— WHAT TO DO —
Could you restate the entries below word for word and leave the images out?

Shape state transition data

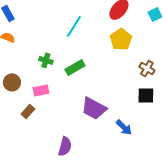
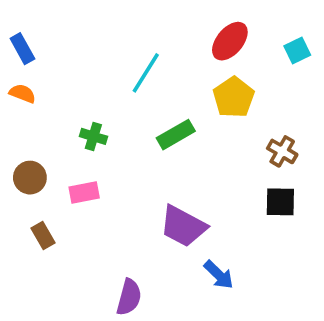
green rectangle: (75, 67) -> (176, 135), moved
brown rectangle: (28, 111) -> (43, 236), moved, turned -72
blue arrow: (124, 127) -> (219, 275), moved

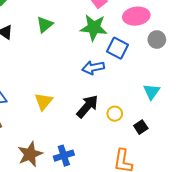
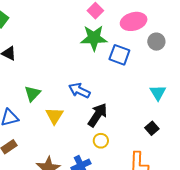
green triangle: (45, 25) -> (32, 94), moved
blue arrow: (93, 68) -> (79, 90), moved, turned 45
yellow circle: (115, 114) -> (101, 141), moved

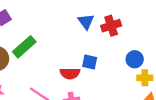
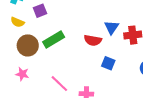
red semicircle: (70, 73) -> (93, 40), moved

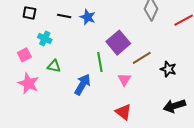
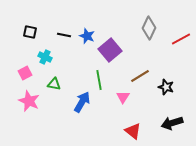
purple square: (118, 43) -> (110, 50), moved
red triangle: (123, 112) -> (133, 131), moved

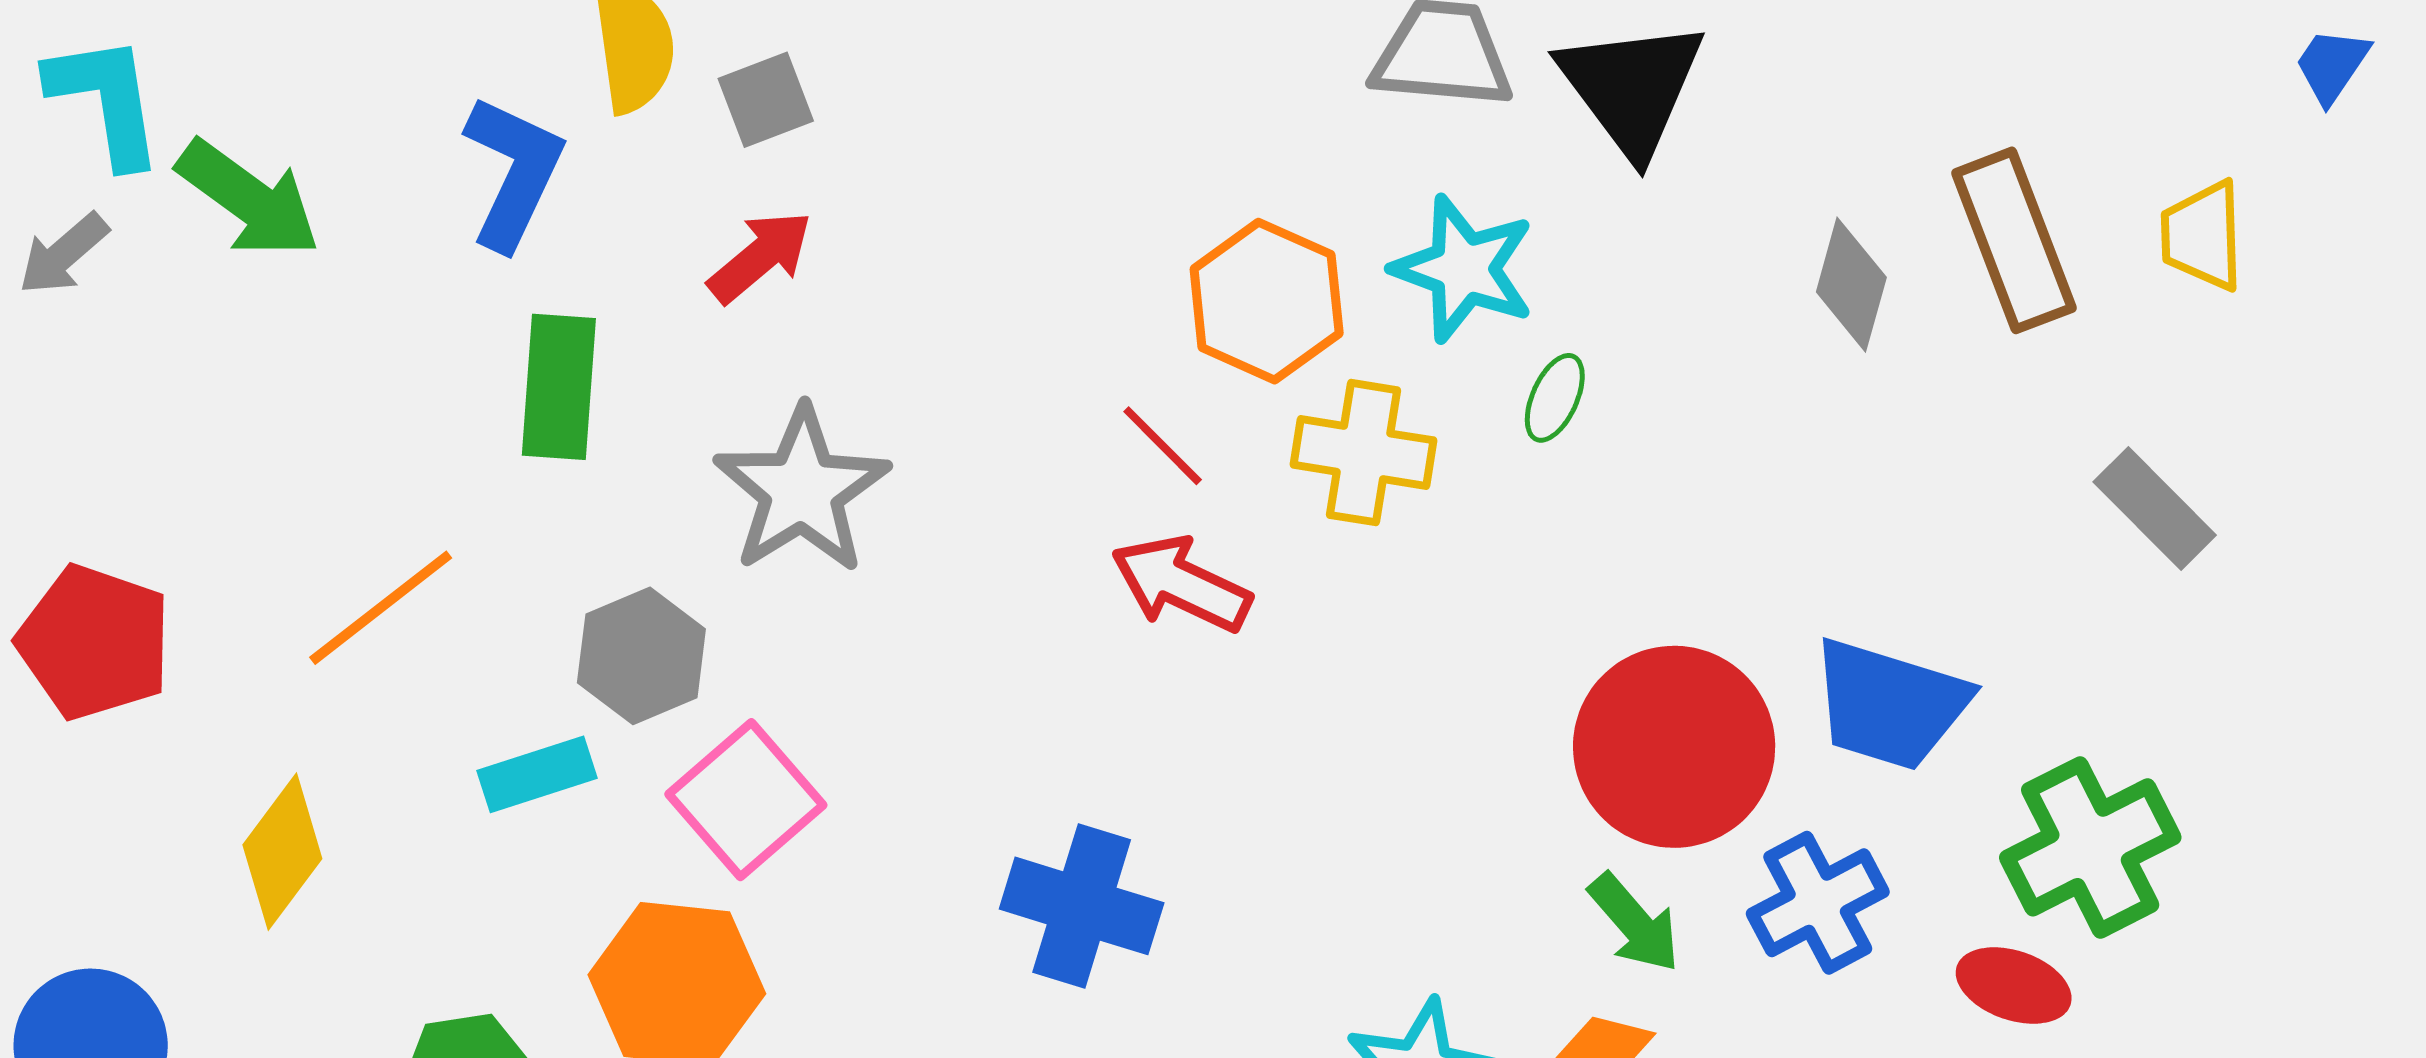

— RESPONSE AREA —
green rectangle: (75, 67) -> (176, 135), moved
brown rectangle: (28, 111) -> (43, 236), moved, turned -72
blue arrow: (124, 127) -> (219, 275), moved

green triangle: (45, 25) -> (32, 94), moved
blue arrow: (93, 68) -> (79, 90), moved, turned 45
yellow circle: (115, 114) -> (101, 141), moved

red semicircle: (70, 73) -> (93, 40), moved

purple square: (118, 43) -> (110, 50), moved
red triangle: (123, 112) -> (133, 131), moved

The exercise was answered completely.